**ACTION ITEM:** In your copy, include every line of the records exactly and no picture at all.
________________________
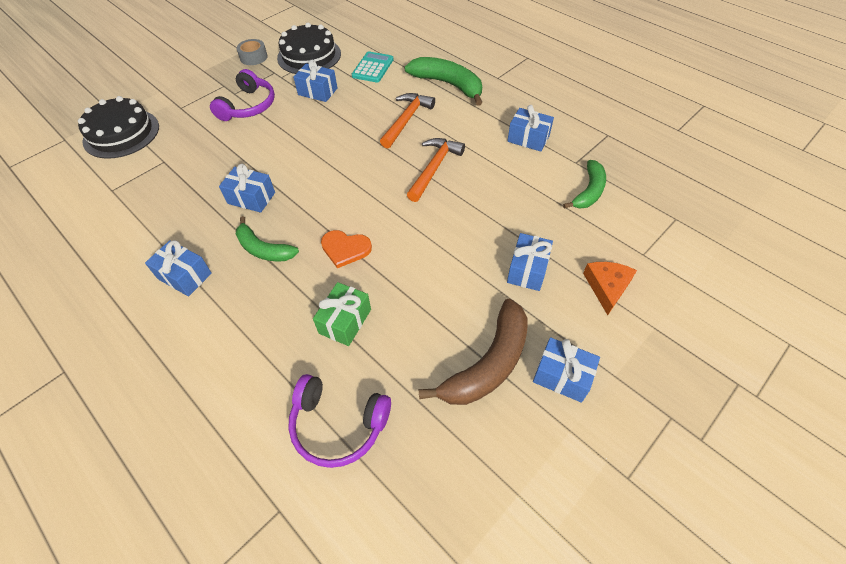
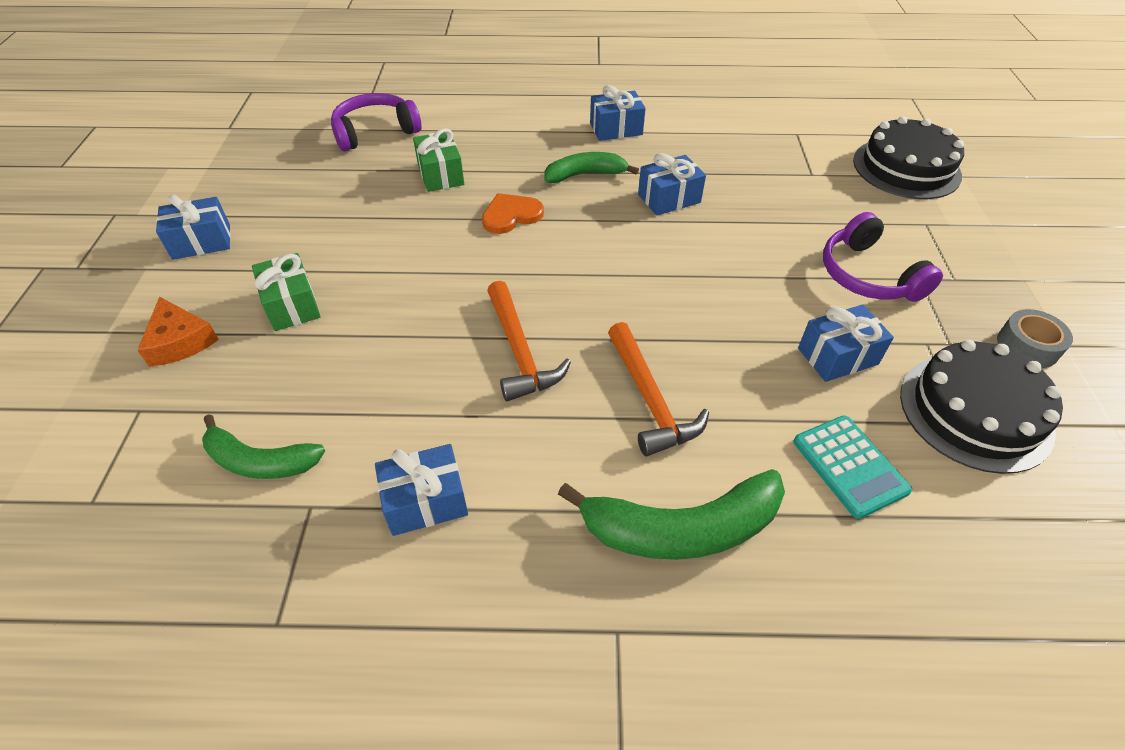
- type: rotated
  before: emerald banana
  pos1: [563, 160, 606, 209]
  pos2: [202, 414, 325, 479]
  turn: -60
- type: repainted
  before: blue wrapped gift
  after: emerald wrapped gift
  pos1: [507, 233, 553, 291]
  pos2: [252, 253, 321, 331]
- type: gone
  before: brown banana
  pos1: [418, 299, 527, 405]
________________________
**SOLUTION TO THIS EXERCISE:**
- type: rotated
  before: emerald banana
  pos1: [563, 160, 606, 209]
  pos2: [202, 414, 325, 479]
  turn: -60
- type: repainted
  before: blue wrapped gift
  after: emerald wrapped gift
  pos1: [507, 233, 553, 291]
  pos2: [252, 253, 321, 331]
- type: gone
  before: brown banana
  pos1: [418, 299, 527, 405]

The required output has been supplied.